***** TASK MATERIAL

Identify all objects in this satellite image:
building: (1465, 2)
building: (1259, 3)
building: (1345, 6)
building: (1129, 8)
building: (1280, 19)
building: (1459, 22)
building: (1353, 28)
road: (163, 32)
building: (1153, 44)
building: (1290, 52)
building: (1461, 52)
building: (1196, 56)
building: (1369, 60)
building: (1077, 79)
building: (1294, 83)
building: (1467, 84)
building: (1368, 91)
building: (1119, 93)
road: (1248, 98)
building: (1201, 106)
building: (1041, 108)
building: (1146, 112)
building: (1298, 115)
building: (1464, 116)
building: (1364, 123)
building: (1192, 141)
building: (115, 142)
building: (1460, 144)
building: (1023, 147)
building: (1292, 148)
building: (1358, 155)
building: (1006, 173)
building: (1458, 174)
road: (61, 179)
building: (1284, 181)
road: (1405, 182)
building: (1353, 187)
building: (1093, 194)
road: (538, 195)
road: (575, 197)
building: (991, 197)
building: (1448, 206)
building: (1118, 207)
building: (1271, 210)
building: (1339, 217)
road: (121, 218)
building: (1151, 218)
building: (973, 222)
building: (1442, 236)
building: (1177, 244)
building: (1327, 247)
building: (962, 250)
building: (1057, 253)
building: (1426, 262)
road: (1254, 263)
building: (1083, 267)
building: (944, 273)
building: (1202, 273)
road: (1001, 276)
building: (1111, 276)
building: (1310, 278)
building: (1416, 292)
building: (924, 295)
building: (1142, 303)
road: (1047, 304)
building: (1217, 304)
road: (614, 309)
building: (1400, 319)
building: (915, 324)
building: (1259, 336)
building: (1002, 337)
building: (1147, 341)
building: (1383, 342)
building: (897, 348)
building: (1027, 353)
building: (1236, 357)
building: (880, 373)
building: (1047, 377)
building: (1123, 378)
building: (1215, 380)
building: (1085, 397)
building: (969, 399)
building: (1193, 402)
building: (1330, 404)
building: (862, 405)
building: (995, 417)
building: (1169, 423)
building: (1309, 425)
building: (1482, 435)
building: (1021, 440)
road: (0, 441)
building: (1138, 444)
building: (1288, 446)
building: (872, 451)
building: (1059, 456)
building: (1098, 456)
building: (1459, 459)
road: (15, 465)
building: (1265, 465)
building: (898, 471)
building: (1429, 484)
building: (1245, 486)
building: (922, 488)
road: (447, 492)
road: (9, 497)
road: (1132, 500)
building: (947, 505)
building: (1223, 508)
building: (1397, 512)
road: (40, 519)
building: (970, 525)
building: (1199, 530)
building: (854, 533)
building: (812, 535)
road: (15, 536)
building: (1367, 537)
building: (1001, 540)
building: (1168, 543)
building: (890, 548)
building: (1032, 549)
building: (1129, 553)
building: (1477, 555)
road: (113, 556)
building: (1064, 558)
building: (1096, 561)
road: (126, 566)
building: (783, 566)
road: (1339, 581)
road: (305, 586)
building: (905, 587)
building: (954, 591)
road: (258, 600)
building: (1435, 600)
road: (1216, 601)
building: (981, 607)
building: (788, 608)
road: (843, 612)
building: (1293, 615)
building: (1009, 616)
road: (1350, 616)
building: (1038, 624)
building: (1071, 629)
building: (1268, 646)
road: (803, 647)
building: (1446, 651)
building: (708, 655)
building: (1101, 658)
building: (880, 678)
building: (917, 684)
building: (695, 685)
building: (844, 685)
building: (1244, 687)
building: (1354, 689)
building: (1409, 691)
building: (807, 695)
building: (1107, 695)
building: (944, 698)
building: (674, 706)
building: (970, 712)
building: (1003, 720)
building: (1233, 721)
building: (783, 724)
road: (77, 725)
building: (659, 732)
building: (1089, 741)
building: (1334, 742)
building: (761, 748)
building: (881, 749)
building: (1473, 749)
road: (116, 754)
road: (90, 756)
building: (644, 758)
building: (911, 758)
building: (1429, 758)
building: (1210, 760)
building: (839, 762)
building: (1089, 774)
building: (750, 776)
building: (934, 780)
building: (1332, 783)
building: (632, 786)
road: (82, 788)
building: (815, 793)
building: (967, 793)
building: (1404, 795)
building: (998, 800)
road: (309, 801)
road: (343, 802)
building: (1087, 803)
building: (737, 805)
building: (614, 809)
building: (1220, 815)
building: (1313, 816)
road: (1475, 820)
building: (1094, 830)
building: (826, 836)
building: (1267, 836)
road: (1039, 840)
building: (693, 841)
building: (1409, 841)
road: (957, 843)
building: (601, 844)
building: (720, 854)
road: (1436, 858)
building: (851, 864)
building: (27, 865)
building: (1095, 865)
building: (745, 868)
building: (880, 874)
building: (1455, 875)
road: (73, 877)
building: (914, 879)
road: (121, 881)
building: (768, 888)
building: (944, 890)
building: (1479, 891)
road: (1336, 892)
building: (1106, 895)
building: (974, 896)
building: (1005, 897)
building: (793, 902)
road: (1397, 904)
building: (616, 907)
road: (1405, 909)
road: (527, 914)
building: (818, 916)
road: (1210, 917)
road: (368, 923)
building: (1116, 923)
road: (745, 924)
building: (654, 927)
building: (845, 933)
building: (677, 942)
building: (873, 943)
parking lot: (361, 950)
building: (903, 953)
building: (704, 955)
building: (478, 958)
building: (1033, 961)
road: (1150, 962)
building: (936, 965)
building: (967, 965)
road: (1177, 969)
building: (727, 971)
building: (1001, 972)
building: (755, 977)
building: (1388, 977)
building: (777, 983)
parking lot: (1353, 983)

**********

All the entries should be output exactly as given.

# RESPONSE TO THE TASK:
Identify all objects in this satellite image:
building: (1465, 2)
building: (1259, 3)
building: (1345, 6)
building: (1129, 8)
building: (1280, 19)
building: (1459, 22)
building: (1353, 28)
road: (163, 32)
building: (1153, 44)
building: (1290, 52)
building: (1461, 52)
building: (1196, 56)
building: (1369, 60)
building: (1077, 79)
building: (1294, 83)
building: (1467, 84)
building: (1368, 91)
building: (1119, 93)
road: (1248, 98)
building: (1201, 106)
building: (1041, 108)
building: (1146, 112)
building: (1298, 115)
building: (1464, 116)
building: (1364, 123)
building: (1192, 141)
building: (115, 142)
building: (1460, 144)
building: (1023, 147)
building: (1292, 148)
building: (1358, 155)
building: (1006, 173)
building: (1458, 174)
road: (61, 179)
building: (1284, 181)
road: (1405, 182)
building: (1353, 187)
building: (1093, 194)
road: (538, 195)
road: (575, 197)
building: (991, 197)
building: (1448, 206)
building: (1118, 207)
building: (1271, 210)
building: (1339, 217)
road: (121, 218)
building: (1151, 218)
building: (973, 222)
building: (1442, 236)
building: (1177, 244)
building: (1327, 247)
building: (962, 250)
building: (1057, 253)
building: (1426, 262)
road: (1254, 263)
building: (1083, 267)
building: (944, 273)
building: (1202, 273)
road: (1001, 276)
building: (1111, 276)
building: (1310, 278)
building: (1416, 292)
building: (924, 295)
building: (1142, 303)
road: (1047, 304)
building: (1217, 304)
road: (614, 309)
building: (1400, 319)
building: (915, 324)
building: (1259, 336)
building: (1002, 337)
building: (1147, 341)
building: (1383, 342)
building: (897, 348)
building: (1027, 353)
building: (1236, 357)
building: (880, 373)
building: (1047, 377)
building: (1123, 378)
building: (1215, 380)
building: (1085, 397)
building: (969, 399)
building: (1193, 402)
building: (1330, 404)
building: (862, 405)
building: (995, 417)
building: (1169, 423)
building: (1309, 425)
building: (1482, 435)
building: (1021, 440)
road: (0, 441)
building: (1138, 444)
building: (1288, 446)
building: (872, 451)
building: (1059, 456)
building: (1098, 456)
building: (1459, 459)
road: (15, 465)
building: (1265, 465)
building: (898, 471)
building: (1429, 484)
building: (1245, 486)
building: (922, 488)
road: (447, 492)
road: (9, 497)
road: (1132, 500)
building: (947, 505)
building: (1223, 508)
building: (1397, 512)
road: (40, 519)
building: (970, 525)
building: (1199, 530)
building: (854, 533)
building: (812, 535)
road: (15, 536)
building: (1367, 537)
building: (1001, 540)
building: (1168, 543)
building: (890, 548)
building: (1032, 549)
building: (1129, 553)
building: (1477, 555)
road: (113, 556)
building: (1064, 558)
building: (1096, 561)
road: (126, 566)
building: (783, 566)
road: (1339, 581)
road: (305, 586)
building: (905, 587)
building: (954, 591)
road: (258, 600)
building: (1435, 600)
road: (1216, 601)
building: (981, 607)
building: (788, 608)
road: (843, 612)
building: (1293, 615)
building: (1009, 616)
road: (1350, 616)
building: (1038, 624)
building: (1071, 629)
building: (1268, 646)
road: (803, 647)
building: (1446, 651)
building: (708, 655)
building: (1101, 658)
building: (880, 678)
building: (917, 684)
building: (695, 685)
building: (844, 685)
building: (1244, 687)
building: (1354, 689)
building: (1409, 691)
building: (807, 695)
building: (1107, 695)
building: (944, 698)
building: (674, 706)
building: (970, 712)
building: (1003, 720)
building: (1233, 721)
building: (783, 724)
road: (77, 725)
building: (659, 732)
building: (1089, 741)
building: (1334, 742)
building: (761, 748)
building: (881, 749)
building: (1473, 749)
road: (116, 754)
road: (90, 756)
building: (644, 758)
building: (911, 758)
building: (1429, 758)
building: (1210, 760)
building: (839, 762)
building: (1089, 774)
building: (750, 776)
building: (934, 780)
building: (1332, 783)
building: (632, 786)
road: (82, 788)
building: (815, 793)
building: (967, 793)
building: (1404, 795)
building: (998, 800)
road: (309, 801)
road: (343, 802)
building: (1087, 803)
building: (737, 805)
building: (614, 809)
building: (1220, 815)
building: (1313, 816)
road: (1475, 820)
building: (1094, 830)
building: (826, 836)
building: (1267, 836)
road: (1039, 840)
building: (693, 841)
building: (1409, 841)
road: (957, 843)
building: (601, 844)
building: (720, 854)
road: (1436, 858)
building: (851, 864)
building: (27, 865)
building: (1095, 865)
building: (745, 868)
building: (880, 874)
building: (1455, 875)
road: (73, 877)
building: (914, 879)
road: (121, 881)
building: (768, 888)
building: (944, 890)
building: (1479, 891)
road: (1336, 892)
building: (1106, 895)
building: (974, 896)
building: (1005, 897)
building: (793, 902)
road: (1397, 904)
building: (616, 907)
road: (1405, 909)
road: (527, 914)
building: (818, 916)
road: (1210, 917)
road: (368, 923)
building: (1116, 923)
road: (745, 924)
building: (654, 927)
building: (845, 933)
building: (677, 942)
building: (873, 943)
parking lot: (361, 950)
building: (903, 953)
building: (704, 955)
building: (478, 958)
building: (1033, 961)
road: (1150, 962)
building: (936, 965)
building: (967, 965)
road: (1177, 969)
building: (727, 971)
building: (1001, 972)
building: (755, 977)
building: (1388, 977)
building: (777, 983)
parking lot: (1353, 983)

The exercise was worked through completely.